→ Task goal: Check every line of the data below for "none". Copy each one that has it.
——
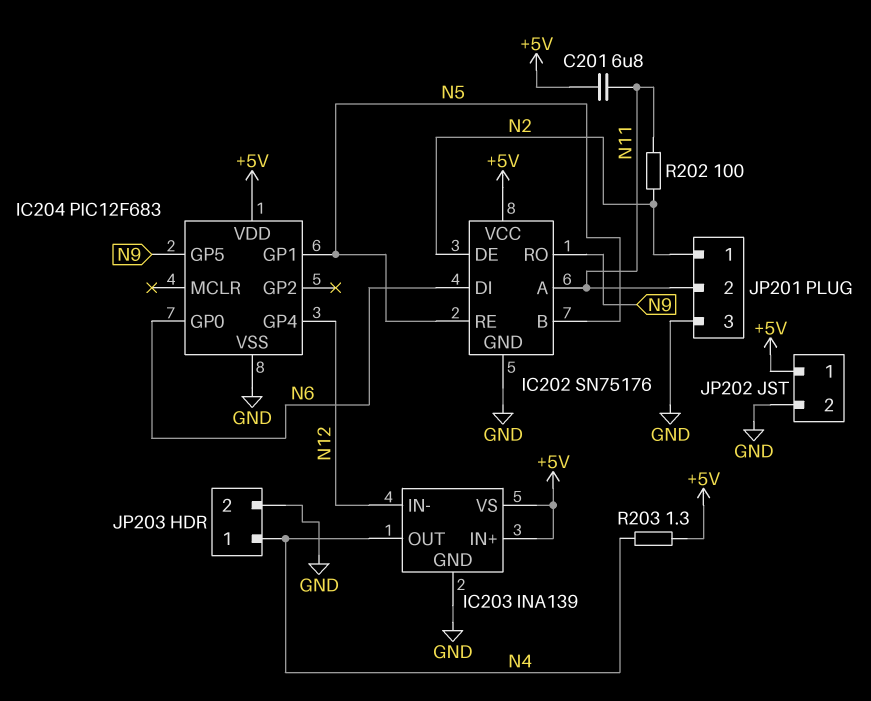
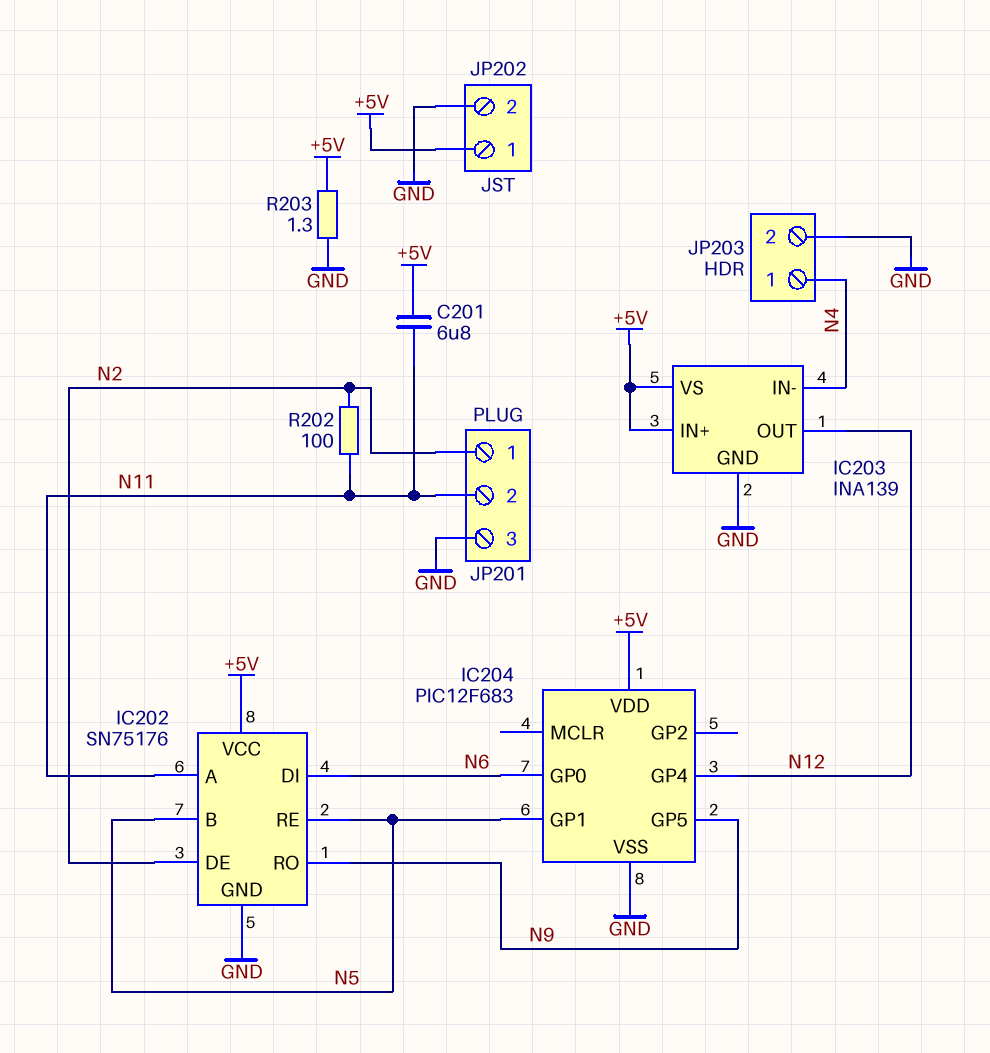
IC203 pin IN-: N12 -> N4
IC203 pin OUT: N4 -> N12
R203: 1.3 (+5V, N4) -> 1.3 (+5V, GND)

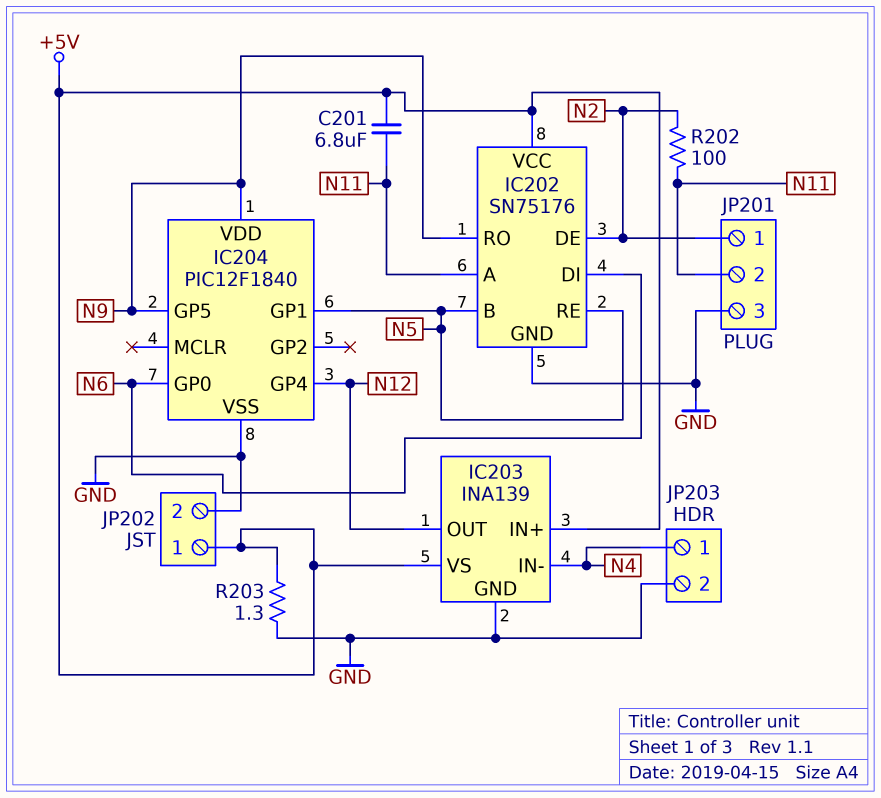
IC204: PIC12F683 -> PIC12F1840
IC204 pin VDD: +5V -> N9

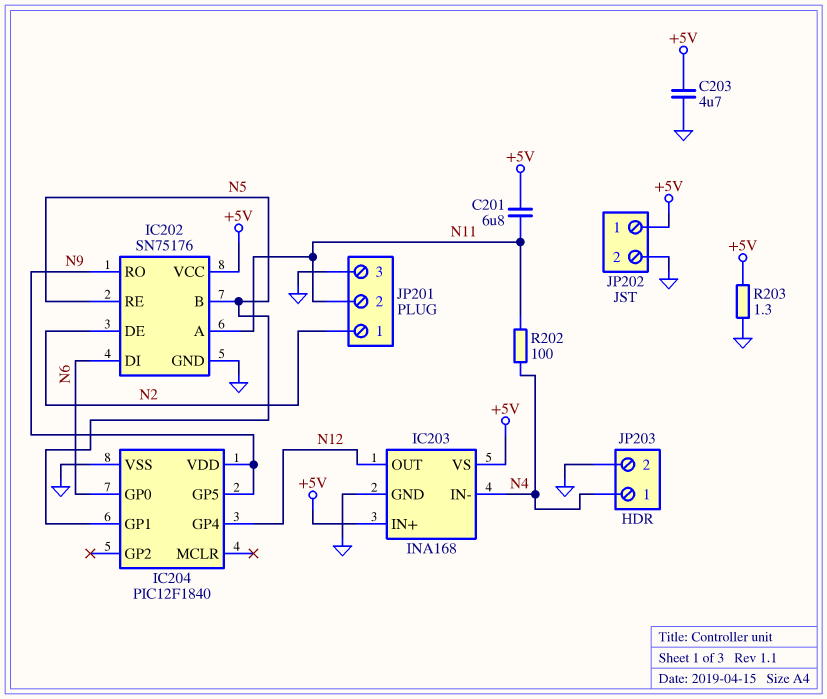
C203: none -> 4.7uF (+5V, GND)
IC203: INA139 -> INA168
R202: 100 (N2, N11) -> 100 (N4, N11)

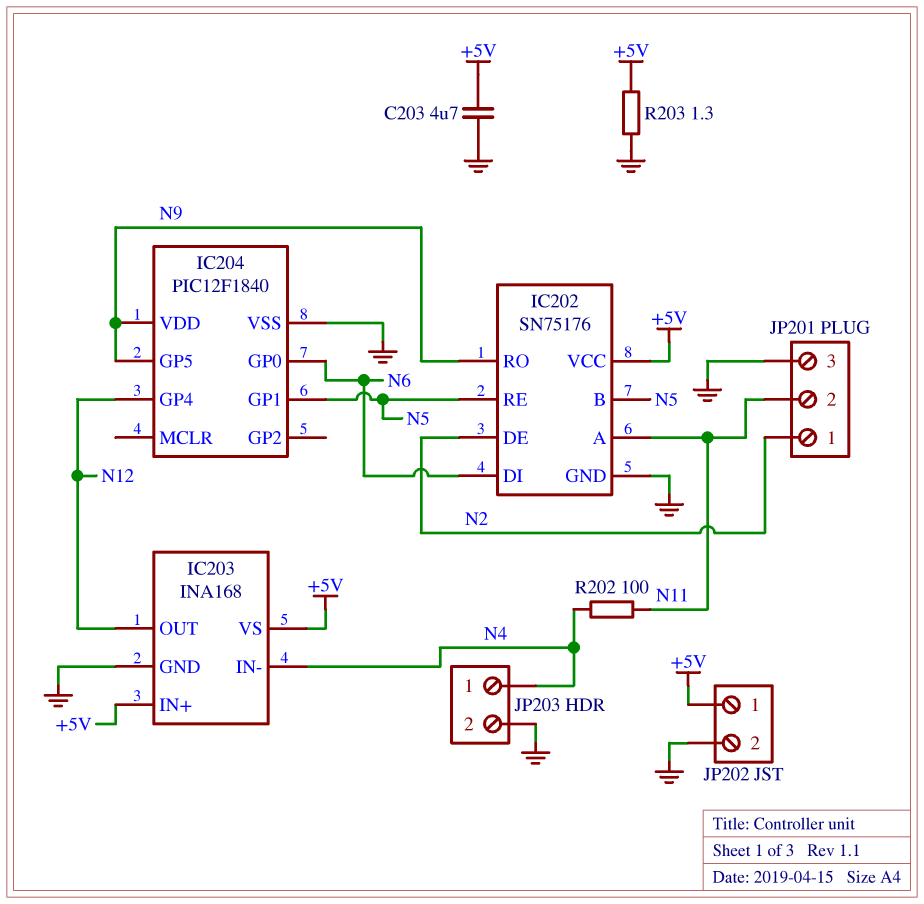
C201: 6.8uF (+5V, N11) -> none

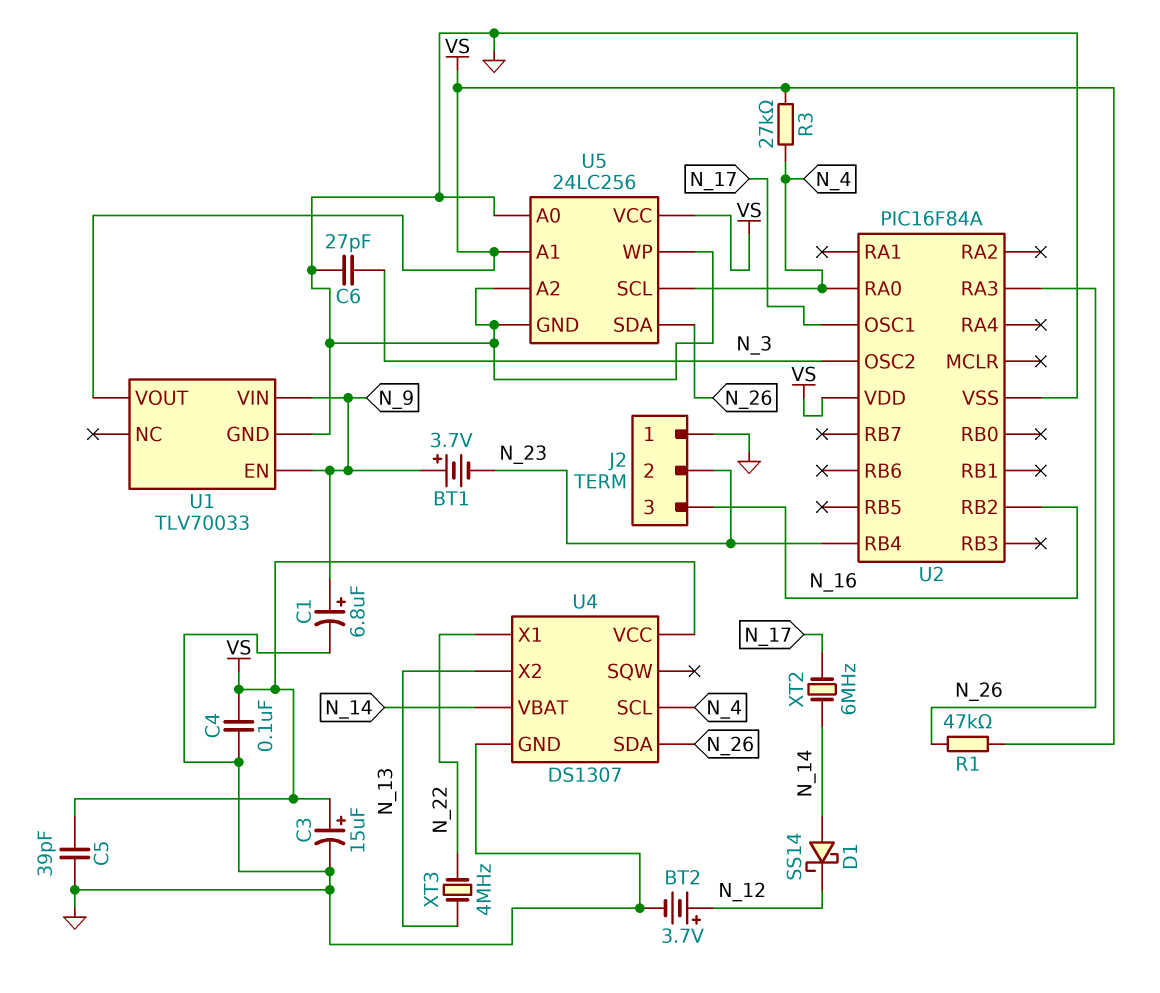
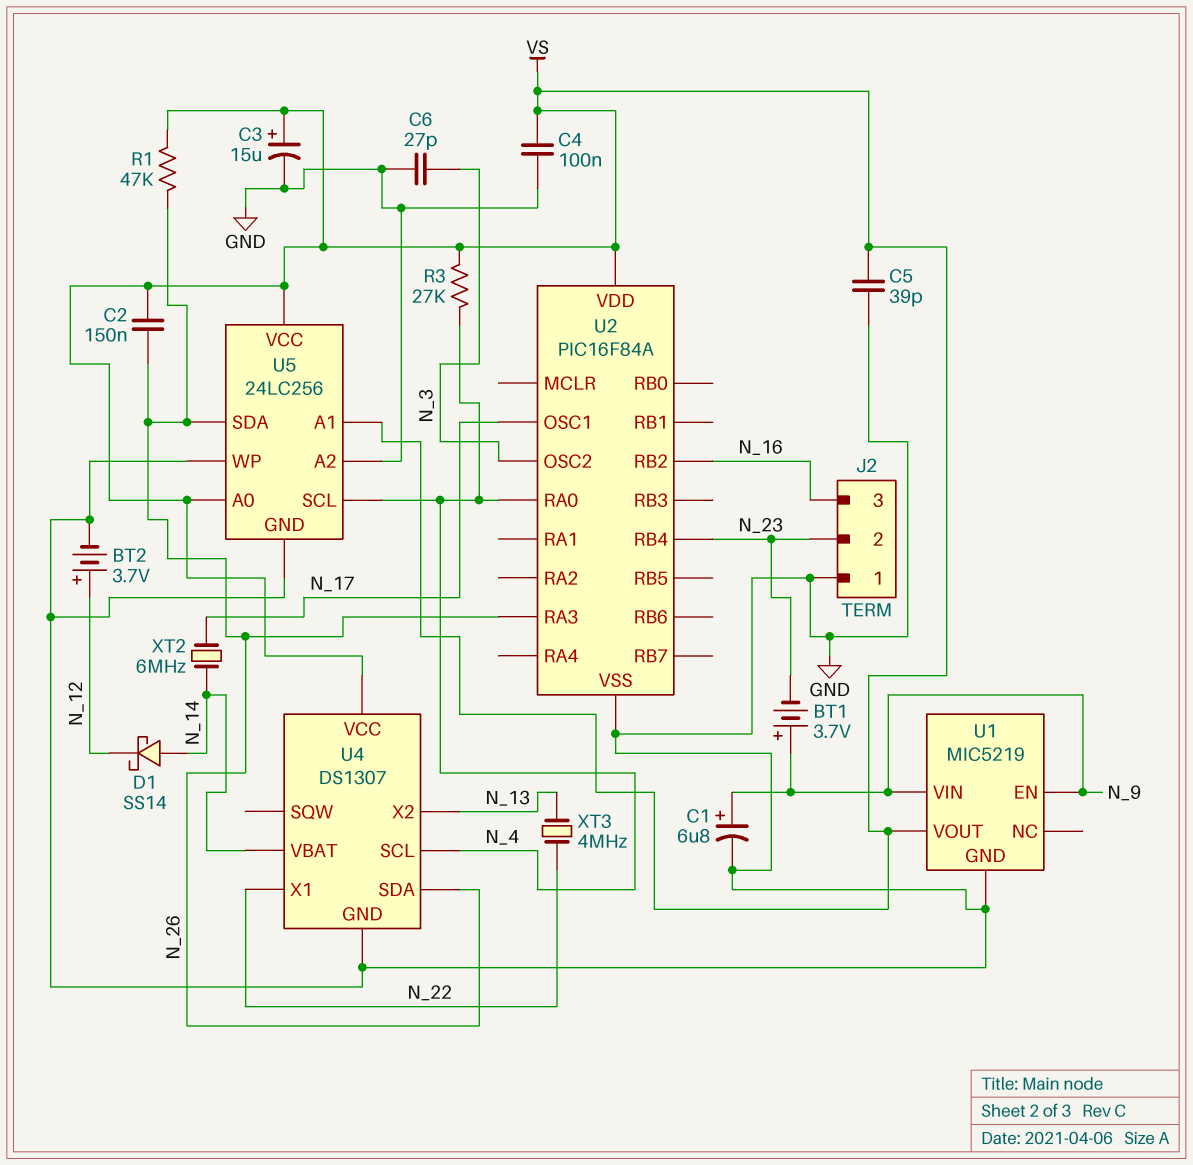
C2: none -> 150nF (N_26, VS)
U1: TLV70033 -> MIC5219
U5 pin A0: GND -> VS

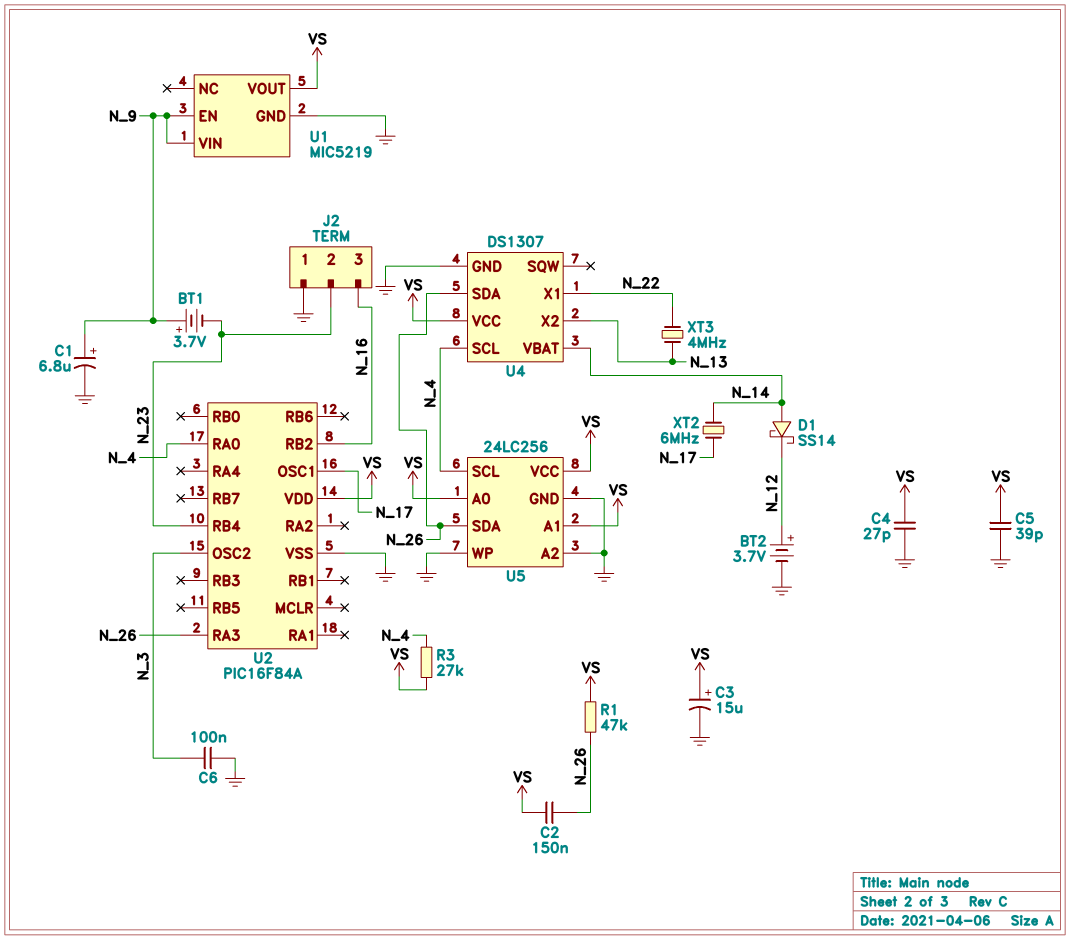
C4: 100nF (GND, VS) -> 27pF (GND, VS)
C6: 27pF (GND, N_3) -> 100nF (GND, N_3)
——
→ Task solution:
C203: none -> 4.7uF (+5V, GND)
C201: 6.8uF (+5V, N11) -> none
C2: none -> 150nF (N_26, VS)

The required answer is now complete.